Exercise data
+ + +
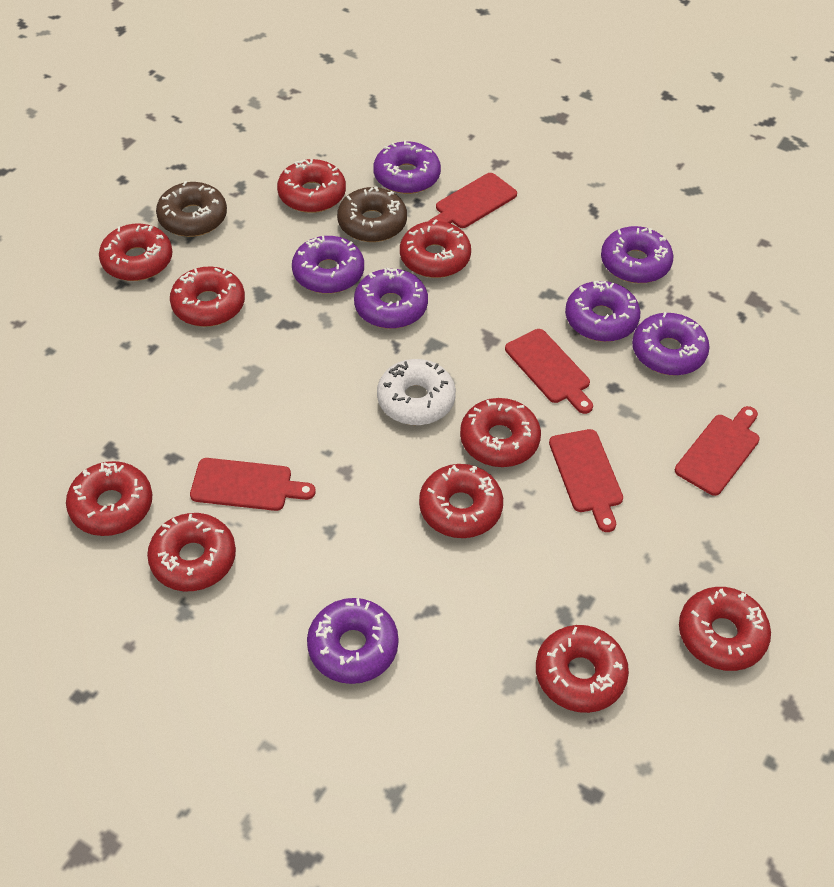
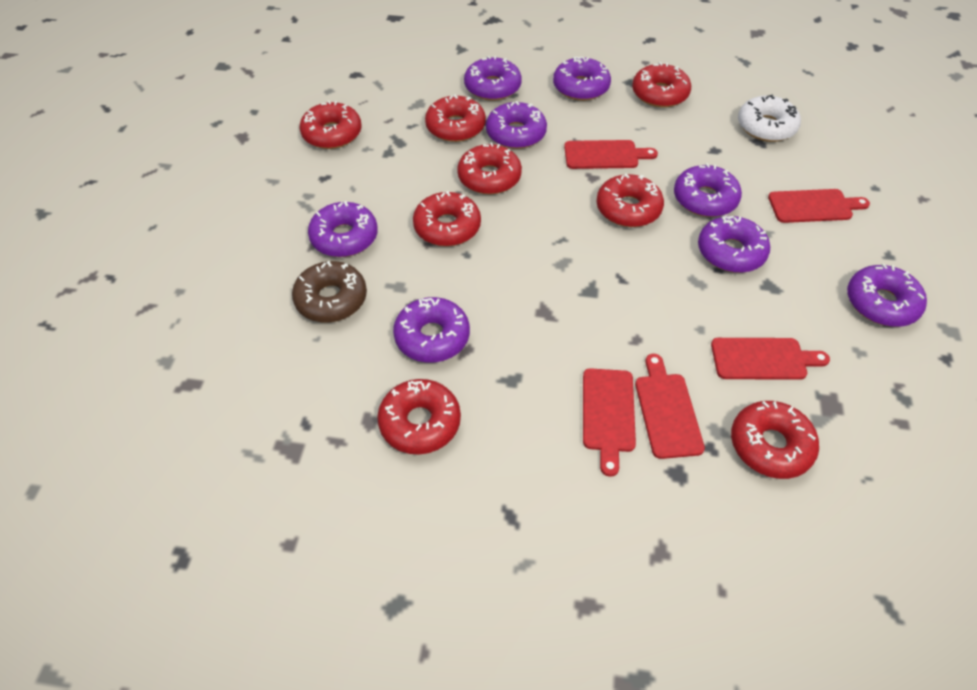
brown donut: 2 -> 1
purple donut: 7 -> 8
red donut: 10 -> 8

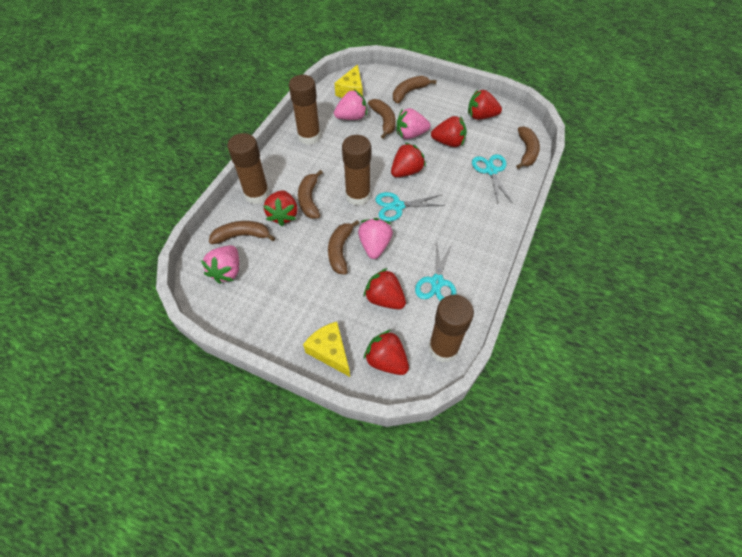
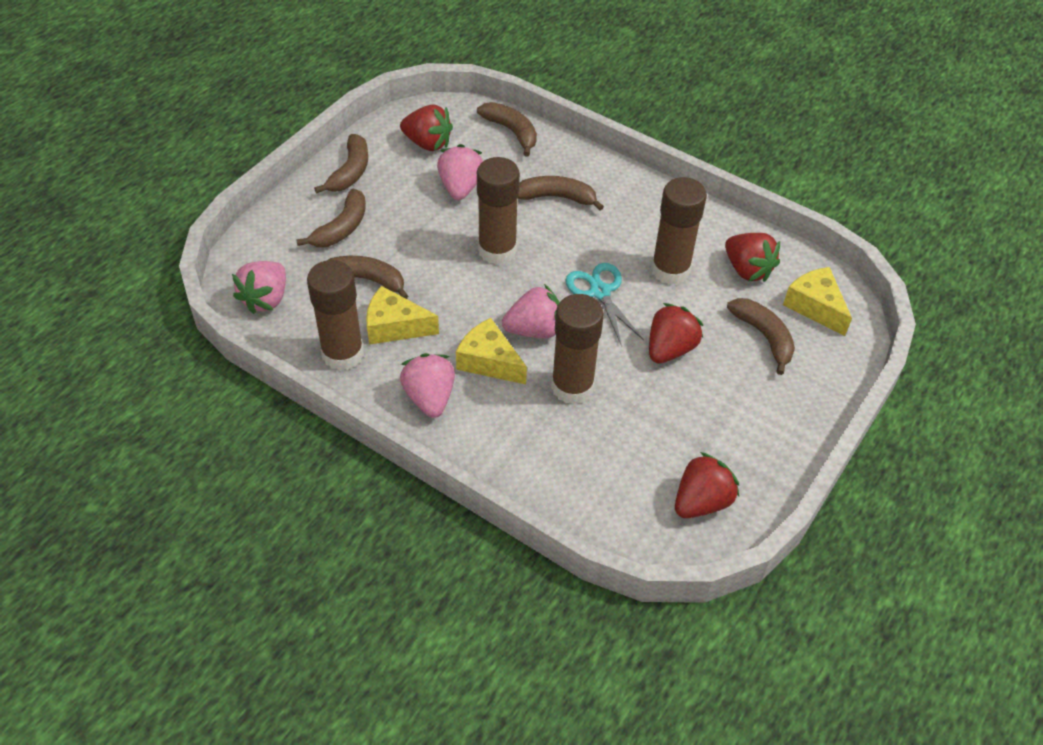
red strawberry: 6 -> 4
turquoise scissors: 3 -> 1
yellow cheese: 2 -> 3

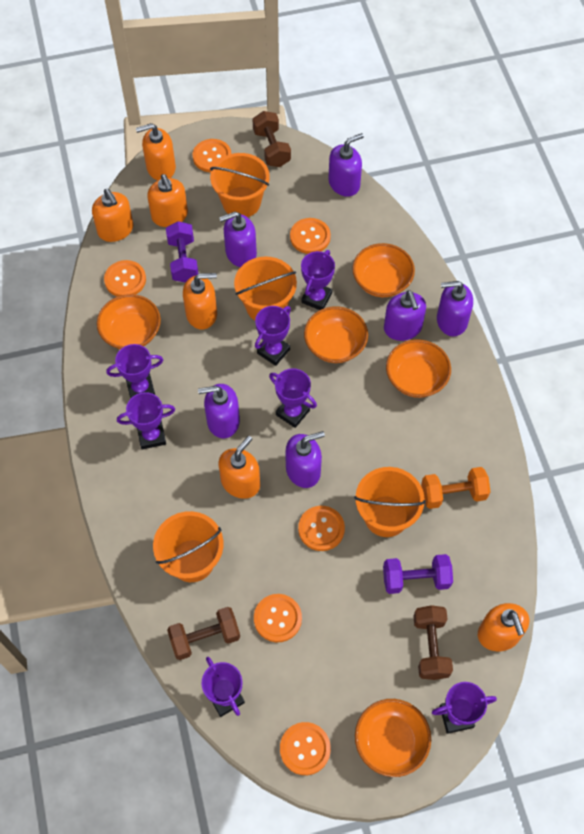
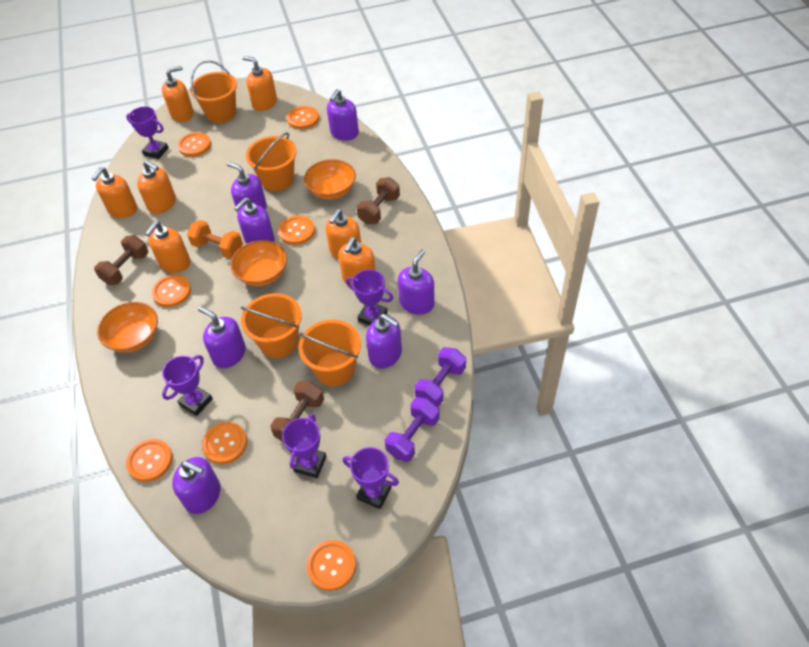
orange bowl: 5 -> 3
orange button: 6 -> 7
orange soap dispenser: 6 -> 7
purple soap dispenser: 6 -> 7
purple trophy: 7 -> 5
+ + +
The problem
Print from the line containing "orange button: 6 -> 7" to the last line above, exactly as written.

Solution to this task
orange button: 6 -> 7
orange soap dispenser: 6 -> 7
purple soap dispenser: 6 -> 7
purple trophy: 7 -> 5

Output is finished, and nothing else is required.